◆ **WHAT THE EXERCISE ASKS**: Please retype the listing below exactly, from its opening line through the line where "R5: 150 (GND, IC4/in-) -> 150 (IC1/STAT, N11)" appears.
### DATA RECORDS ###
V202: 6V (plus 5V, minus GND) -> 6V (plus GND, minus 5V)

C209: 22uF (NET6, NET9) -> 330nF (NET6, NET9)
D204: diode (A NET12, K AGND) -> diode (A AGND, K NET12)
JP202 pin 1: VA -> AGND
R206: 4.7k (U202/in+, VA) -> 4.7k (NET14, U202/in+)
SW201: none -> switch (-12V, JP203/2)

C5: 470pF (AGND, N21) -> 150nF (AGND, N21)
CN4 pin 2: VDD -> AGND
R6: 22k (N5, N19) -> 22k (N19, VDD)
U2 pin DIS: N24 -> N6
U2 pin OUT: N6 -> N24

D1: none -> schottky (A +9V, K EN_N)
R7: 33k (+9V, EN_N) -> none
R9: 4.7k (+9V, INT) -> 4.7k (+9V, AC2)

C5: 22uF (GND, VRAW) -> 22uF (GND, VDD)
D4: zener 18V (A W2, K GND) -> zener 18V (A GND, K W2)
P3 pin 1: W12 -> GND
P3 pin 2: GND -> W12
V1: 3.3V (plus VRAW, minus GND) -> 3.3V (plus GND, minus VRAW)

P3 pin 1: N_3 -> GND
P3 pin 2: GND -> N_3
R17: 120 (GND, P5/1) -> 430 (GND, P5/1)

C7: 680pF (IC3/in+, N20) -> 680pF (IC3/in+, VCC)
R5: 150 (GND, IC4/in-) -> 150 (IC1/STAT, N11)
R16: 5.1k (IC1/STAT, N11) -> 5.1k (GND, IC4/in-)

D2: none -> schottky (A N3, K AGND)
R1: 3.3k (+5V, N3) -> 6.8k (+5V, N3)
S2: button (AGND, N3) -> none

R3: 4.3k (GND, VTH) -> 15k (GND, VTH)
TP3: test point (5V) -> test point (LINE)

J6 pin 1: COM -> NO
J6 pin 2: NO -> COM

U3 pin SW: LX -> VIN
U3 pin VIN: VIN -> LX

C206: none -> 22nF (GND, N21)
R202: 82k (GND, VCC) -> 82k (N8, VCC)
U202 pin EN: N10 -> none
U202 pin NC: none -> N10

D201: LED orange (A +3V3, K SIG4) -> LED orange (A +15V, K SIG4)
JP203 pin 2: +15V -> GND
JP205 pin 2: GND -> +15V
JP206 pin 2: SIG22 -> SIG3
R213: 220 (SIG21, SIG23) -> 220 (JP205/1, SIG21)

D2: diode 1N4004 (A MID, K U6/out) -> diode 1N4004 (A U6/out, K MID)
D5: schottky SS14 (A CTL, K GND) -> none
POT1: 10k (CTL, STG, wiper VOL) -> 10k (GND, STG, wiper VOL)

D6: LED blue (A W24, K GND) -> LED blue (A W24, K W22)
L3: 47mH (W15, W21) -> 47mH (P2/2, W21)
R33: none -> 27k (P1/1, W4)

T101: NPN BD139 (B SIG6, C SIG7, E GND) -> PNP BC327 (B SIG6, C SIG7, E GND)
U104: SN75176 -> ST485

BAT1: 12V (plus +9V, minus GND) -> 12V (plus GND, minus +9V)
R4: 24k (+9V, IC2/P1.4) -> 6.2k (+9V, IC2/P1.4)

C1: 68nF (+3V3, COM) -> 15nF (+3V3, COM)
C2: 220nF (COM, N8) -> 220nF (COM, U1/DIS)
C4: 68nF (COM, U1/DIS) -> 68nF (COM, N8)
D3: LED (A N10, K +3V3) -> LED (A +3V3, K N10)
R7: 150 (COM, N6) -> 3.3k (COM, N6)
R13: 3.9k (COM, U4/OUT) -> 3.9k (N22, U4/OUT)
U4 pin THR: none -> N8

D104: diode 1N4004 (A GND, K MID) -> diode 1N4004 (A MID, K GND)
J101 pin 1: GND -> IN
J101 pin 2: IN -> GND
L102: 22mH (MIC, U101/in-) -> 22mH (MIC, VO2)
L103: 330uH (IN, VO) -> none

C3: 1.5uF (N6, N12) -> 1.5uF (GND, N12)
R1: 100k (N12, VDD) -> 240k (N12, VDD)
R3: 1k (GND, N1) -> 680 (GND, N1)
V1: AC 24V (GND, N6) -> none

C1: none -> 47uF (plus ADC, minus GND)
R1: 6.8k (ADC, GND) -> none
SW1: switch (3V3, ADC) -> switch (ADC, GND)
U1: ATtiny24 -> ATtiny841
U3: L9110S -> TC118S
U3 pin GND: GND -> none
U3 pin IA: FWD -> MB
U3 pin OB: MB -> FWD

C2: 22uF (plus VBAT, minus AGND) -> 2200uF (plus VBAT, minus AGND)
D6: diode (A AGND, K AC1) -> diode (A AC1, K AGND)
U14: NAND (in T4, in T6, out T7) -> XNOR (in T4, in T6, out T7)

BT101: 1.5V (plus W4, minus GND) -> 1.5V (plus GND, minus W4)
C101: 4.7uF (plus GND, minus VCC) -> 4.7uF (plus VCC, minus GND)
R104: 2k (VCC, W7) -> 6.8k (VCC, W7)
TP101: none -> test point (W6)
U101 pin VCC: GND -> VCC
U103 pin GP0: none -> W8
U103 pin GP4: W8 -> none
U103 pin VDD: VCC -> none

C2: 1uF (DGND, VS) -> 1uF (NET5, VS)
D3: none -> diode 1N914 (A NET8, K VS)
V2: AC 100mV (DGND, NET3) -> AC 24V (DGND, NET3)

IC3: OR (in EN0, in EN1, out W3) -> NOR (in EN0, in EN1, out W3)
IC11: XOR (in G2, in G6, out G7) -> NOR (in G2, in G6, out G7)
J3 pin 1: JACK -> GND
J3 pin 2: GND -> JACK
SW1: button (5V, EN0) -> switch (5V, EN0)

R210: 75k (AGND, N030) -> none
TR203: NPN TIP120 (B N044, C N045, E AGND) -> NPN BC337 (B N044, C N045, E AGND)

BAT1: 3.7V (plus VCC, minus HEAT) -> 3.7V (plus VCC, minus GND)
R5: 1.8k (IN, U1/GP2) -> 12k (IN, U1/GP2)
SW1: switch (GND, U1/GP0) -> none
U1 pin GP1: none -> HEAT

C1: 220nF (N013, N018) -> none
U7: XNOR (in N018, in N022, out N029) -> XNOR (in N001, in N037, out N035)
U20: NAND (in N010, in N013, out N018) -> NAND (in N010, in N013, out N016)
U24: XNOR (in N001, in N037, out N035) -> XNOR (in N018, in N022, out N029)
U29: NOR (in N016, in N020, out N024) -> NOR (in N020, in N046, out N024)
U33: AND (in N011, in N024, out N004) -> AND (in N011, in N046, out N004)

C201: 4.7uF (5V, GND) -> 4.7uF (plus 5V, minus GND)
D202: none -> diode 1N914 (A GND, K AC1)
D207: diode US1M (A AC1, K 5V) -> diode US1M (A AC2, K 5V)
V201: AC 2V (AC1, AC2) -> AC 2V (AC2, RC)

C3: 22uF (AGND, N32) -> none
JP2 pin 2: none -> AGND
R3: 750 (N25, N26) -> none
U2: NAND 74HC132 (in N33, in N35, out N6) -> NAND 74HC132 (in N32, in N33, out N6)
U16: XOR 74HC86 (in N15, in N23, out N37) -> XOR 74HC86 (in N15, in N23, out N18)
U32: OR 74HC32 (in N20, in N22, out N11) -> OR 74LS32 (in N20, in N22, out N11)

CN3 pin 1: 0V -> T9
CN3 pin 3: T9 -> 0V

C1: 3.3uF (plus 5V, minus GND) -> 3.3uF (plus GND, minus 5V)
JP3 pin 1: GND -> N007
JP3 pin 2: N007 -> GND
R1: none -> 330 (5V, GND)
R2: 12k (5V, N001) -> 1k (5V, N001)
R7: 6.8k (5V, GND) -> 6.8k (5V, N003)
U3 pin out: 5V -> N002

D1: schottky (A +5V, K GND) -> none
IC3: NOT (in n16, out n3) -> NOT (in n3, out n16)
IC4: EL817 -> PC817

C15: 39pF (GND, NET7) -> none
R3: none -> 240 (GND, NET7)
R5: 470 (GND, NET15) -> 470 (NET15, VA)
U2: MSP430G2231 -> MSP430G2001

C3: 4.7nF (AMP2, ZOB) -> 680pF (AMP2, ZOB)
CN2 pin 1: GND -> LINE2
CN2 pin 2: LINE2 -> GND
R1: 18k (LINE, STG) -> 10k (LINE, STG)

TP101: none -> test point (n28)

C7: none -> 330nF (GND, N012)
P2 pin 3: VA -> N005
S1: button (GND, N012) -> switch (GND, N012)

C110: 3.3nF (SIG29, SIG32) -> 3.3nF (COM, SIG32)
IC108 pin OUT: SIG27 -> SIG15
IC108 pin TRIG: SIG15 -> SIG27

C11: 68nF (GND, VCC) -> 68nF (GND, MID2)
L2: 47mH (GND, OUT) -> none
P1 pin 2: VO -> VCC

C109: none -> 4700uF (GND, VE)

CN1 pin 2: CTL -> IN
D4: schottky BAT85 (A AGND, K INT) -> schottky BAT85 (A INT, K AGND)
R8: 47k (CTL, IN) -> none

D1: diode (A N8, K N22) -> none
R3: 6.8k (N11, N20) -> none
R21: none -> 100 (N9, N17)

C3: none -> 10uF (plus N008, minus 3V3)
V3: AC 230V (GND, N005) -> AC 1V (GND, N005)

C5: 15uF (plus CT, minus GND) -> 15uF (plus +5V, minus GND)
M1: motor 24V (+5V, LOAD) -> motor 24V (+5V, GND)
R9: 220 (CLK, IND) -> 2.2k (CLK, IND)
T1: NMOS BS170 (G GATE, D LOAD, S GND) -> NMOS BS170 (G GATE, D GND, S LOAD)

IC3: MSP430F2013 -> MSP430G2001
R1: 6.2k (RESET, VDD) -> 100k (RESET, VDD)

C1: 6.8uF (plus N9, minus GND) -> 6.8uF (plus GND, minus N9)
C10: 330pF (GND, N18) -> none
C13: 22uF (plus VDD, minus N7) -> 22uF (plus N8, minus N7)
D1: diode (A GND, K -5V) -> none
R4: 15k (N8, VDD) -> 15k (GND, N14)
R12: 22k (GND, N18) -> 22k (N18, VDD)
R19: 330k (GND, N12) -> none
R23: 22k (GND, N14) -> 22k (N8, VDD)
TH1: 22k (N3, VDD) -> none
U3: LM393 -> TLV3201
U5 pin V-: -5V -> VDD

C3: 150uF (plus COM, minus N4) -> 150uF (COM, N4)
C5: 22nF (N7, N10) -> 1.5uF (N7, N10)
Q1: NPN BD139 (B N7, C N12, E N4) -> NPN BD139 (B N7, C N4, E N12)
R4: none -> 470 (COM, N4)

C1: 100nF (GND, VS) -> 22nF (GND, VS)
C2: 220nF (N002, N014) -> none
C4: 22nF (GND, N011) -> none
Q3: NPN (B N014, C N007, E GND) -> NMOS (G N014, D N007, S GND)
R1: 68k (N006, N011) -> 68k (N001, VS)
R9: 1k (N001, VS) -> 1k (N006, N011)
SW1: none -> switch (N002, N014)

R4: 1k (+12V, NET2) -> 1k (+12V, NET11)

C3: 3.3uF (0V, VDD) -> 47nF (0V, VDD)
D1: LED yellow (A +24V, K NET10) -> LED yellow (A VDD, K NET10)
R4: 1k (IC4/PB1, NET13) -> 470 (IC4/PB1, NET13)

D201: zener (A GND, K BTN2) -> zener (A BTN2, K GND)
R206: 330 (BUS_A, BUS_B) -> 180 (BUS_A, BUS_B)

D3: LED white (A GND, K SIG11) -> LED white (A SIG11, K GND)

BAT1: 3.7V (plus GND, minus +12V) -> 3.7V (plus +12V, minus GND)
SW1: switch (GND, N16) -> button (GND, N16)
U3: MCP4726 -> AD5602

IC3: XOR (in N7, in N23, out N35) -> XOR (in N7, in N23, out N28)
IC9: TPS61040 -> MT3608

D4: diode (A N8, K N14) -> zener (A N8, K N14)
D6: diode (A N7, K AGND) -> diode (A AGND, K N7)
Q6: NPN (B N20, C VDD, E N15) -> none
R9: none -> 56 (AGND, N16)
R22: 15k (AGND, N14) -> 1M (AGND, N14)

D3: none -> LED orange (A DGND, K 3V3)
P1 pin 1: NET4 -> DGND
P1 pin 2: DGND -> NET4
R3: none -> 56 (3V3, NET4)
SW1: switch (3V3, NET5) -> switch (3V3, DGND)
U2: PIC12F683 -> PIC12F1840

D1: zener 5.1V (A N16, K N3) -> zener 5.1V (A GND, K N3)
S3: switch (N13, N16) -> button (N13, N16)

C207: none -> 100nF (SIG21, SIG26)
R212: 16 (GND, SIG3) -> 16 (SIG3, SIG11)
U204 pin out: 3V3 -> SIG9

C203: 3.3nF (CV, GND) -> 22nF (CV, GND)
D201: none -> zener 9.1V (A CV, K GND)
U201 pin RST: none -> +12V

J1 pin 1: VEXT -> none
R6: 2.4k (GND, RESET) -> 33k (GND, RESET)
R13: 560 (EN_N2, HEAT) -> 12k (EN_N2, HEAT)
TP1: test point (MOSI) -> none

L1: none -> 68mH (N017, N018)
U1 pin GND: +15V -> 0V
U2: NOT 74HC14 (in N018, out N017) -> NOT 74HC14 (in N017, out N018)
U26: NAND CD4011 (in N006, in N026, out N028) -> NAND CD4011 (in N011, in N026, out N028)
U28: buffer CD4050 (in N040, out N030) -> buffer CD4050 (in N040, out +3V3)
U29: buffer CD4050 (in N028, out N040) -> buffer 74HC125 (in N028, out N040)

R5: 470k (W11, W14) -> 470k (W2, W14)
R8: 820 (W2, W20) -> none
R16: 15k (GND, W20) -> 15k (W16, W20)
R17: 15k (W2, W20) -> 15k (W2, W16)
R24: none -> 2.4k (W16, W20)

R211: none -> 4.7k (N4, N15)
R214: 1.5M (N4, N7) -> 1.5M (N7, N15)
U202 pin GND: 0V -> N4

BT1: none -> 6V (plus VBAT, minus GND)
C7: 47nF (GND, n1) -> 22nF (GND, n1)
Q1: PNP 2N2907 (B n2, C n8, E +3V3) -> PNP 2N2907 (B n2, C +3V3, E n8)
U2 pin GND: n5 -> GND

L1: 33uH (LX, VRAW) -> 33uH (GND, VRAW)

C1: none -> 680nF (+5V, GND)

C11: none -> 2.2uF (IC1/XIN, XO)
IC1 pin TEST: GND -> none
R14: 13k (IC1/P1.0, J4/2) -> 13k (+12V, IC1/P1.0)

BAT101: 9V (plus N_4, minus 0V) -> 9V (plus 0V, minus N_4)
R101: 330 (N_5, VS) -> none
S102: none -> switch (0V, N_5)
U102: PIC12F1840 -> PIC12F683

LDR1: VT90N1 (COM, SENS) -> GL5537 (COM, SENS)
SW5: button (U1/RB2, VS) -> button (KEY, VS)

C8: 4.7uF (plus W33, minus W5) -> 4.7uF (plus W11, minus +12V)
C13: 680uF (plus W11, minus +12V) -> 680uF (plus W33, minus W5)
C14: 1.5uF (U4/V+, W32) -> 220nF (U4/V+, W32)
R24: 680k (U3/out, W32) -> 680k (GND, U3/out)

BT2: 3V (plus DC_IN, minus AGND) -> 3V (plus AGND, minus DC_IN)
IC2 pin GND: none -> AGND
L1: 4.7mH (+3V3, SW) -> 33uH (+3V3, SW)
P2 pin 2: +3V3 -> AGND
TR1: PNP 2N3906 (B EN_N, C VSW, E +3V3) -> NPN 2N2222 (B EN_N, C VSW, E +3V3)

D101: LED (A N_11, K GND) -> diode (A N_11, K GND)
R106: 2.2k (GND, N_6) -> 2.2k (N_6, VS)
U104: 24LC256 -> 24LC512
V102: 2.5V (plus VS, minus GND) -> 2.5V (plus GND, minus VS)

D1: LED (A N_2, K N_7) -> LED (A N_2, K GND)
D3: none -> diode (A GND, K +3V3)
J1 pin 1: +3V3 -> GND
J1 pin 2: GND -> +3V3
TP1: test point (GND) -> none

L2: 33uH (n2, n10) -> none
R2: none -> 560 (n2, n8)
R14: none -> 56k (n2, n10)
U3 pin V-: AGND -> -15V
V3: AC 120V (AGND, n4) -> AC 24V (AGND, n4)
###
◆ **FINISHED EXERCISE**:
V202: 6V (plus 5V, minus GND) -> 6V (plus GND, minus 5V)

C209: 22uF (NET6, NET9) -> 330nF (NET6, NET9)
D204: diode (A NET12, K AGND) -> diode (A AGND, K NET12)
JP202 pin 1: VA -> AGND
R206: 4.7k (U202/in+, VA) -> 4.7k (NET14, U202/in+)
SW201: none -> switch (-12V, JP203/2)

C5: 470pF (AGND, N21) -> 150nF (AGND, N21)
CN4 pin 2: VDD -> AGND
R6: 22k (N5, N19) -> 22k (N19, VDD)
U2 pin DIS: N24 -> N6
U2 pin OUT: N6 -> N24

D1: none -> schottky (A +9V, K EN_N)
R7: 33k (+9V, EN_N) -> none
R9: 4.7k (+9V, INT) -> 4.7k (+9V, AC2)

C5: 22uF (GND, VRAW) -> 22uF (GND, VDD)
D4: zener 18V (A W2, K GND) -> zener 18V (A GND, K W2)
P3 pin 1: W12 -> GND
P3 pin 2: GND -> W12
V1: 3.3V (plus VRAW, minus GND) -> 3.3V (plus GND, minus VRAW)

P3 pin 1: N_3 -> GND
P3 pin 2: GND -> N_3
R17: 120 (GND, P5/1) -> 430 (GND, P5/1)

C7: 680pF (IC3/in+, N20) -> 680pF (IC3/in+, VCC)
R5: 150 (GND, IC4/in-) -> 150 (IC1/STAT, N11)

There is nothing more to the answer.